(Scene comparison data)
# # # # #

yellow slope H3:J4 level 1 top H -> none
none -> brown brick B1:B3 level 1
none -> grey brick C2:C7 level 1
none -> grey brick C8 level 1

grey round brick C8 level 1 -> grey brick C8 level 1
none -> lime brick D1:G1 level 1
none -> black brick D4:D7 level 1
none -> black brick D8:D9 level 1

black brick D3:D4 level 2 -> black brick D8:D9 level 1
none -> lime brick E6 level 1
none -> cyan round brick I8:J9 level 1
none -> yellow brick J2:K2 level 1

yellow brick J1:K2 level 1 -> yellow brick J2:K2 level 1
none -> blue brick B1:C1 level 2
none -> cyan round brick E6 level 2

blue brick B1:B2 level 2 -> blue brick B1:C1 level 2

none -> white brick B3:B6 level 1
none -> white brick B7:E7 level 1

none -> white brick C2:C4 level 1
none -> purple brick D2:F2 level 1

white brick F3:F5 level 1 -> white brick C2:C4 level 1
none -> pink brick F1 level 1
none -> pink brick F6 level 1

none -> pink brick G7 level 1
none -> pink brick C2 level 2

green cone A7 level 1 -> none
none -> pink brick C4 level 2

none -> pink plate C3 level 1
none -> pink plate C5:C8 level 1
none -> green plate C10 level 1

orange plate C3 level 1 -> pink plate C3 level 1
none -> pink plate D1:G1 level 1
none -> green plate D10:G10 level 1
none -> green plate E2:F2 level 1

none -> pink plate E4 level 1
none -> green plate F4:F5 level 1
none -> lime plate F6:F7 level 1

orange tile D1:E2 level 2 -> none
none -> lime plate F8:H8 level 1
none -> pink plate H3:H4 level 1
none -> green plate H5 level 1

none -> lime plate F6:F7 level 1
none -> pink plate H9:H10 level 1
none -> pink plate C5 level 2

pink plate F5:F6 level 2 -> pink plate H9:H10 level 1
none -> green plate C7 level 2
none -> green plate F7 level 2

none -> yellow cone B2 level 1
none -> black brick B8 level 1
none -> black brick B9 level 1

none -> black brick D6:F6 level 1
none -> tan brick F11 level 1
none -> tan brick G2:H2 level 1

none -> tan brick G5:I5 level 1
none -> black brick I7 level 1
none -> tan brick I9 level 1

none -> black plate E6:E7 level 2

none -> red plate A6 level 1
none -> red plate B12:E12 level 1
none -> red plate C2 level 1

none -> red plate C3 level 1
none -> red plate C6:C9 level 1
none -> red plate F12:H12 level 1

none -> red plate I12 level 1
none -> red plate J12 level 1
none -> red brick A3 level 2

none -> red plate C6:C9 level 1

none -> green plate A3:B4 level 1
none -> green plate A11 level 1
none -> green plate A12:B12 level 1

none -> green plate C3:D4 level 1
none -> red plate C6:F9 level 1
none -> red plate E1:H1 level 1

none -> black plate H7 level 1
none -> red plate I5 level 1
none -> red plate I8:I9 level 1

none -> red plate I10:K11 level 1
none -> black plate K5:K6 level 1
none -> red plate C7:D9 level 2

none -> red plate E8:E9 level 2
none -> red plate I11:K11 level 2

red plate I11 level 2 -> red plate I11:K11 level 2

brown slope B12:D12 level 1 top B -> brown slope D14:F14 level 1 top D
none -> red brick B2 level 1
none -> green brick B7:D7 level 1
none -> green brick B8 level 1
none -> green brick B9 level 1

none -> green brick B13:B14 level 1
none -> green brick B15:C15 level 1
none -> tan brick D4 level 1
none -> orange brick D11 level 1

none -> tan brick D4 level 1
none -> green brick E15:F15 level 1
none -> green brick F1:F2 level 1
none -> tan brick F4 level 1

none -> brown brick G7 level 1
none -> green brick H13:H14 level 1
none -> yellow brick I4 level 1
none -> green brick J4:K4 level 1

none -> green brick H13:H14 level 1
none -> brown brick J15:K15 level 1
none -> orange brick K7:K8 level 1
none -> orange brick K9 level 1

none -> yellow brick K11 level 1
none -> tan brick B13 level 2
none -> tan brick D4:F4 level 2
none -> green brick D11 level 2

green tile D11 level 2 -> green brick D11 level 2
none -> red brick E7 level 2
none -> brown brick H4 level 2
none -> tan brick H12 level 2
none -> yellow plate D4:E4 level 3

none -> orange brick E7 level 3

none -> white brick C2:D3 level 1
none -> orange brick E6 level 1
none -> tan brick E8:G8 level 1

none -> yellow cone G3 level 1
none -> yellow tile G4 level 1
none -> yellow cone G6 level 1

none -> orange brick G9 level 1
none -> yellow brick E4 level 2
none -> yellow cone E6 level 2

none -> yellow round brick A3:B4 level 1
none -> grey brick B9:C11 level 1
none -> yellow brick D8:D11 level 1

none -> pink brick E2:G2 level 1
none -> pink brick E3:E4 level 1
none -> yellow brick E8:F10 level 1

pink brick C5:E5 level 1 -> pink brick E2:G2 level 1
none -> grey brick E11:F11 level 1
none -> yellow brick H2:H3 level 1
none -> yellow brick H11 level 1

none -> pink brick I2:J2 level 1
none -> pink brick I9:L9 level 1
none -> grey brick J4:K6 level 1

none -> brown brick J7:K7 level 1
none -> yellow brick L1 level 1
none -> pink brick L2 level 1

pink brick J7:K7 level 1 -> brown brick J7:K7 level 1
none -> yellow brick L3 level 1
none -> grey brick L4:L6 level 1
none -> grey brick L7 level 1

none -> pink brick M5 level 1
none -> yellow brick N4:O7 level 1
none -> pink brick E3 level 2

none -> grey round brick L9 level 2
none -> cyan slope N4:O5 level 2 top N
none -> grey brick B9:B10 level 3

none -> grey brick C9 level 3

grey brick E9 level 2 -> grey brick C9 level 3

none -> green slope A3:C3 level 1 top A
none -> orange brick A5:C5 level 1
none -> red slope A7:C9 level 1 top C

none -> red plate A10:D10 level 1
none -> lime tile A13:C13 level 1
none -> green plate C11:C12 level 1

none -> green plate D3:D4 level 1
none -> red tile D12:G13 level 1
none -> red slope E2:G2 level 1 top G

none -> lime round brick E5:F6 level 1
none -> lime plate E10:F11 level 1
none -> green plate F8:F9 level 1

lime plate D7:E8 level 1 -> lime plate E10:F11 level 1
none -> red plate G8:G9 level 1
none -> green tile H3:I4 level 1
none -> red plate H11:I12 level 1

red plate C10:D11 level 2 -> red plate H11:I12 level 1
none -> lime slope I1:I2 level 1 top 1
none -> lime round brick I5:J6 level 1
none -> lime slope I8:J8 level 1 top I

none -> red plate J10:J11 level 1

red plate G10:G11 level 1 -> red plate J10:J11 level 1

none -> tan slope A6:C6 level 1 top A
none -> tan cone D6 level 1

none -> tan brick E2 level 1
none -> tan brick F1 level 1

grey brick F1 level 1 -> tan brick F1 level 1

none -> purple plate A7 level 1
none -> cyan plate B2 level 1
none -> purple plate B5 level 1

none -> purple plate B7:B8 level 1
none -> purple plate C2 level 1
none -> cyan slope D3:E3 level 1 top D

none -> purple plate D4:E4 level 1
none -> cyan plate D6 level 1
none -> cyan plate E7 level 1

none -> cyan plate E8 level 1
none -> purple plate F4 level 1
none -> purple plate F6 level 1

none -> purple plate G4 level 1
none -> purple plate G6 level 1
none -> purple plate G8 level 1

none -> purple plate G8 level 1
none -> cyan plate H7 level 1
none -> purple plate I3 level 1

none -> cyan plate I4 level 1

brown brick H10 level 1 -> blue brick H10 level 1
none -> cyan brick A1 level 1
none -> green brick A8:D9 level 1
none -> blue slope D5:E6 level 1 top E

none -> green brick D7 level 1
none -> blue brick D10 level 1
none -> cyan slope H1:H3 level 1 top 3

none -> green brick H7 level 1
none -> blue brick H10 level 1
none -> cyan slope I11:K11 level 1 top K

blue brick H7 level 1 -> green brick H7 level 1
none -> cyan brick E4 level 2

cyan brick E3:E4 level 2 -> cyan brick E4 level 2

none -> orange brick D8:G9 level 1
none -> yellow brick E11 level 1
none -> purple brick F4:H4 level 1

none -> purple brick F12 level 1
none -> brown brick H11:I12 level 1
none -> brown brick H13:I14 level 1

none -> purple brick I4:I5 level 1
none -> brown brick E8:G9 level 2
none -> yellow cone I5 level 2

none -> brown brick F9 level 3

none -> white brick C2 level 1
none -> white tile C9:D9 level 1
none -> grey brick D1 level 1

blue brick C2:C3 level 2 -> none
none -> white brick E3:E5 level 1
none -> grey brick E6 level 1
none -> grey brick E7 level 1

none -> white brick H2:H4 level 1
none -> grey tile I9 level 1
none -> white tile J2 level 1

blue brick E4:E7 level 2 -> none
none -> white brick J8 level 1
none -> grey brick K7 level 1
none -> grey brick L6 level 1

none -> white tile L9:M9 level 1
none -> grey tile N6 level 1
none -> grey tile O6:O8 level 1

# # # # #

• **THE PROBLEM**
As the answer, set down only the lines from the data above between the one holding "none -> grey brick C8 level 1" and the one holding "none -> lime brick E6 level 1", inclusive, exactly as they read.

• **SOLUTION FOR THIS TASK**
none -> grey brick C8 level 1

grey round brick C8 level 1 -> grey brick C8 level 1
none -> lime brick D1:G1 level 1
none -> black brick D4:D7 level 1
none -> black brick D8:D9 level 1

black brick D3:D4 level 2 -> black brick D8:D9 level 1
none -> lime brick E6 level 1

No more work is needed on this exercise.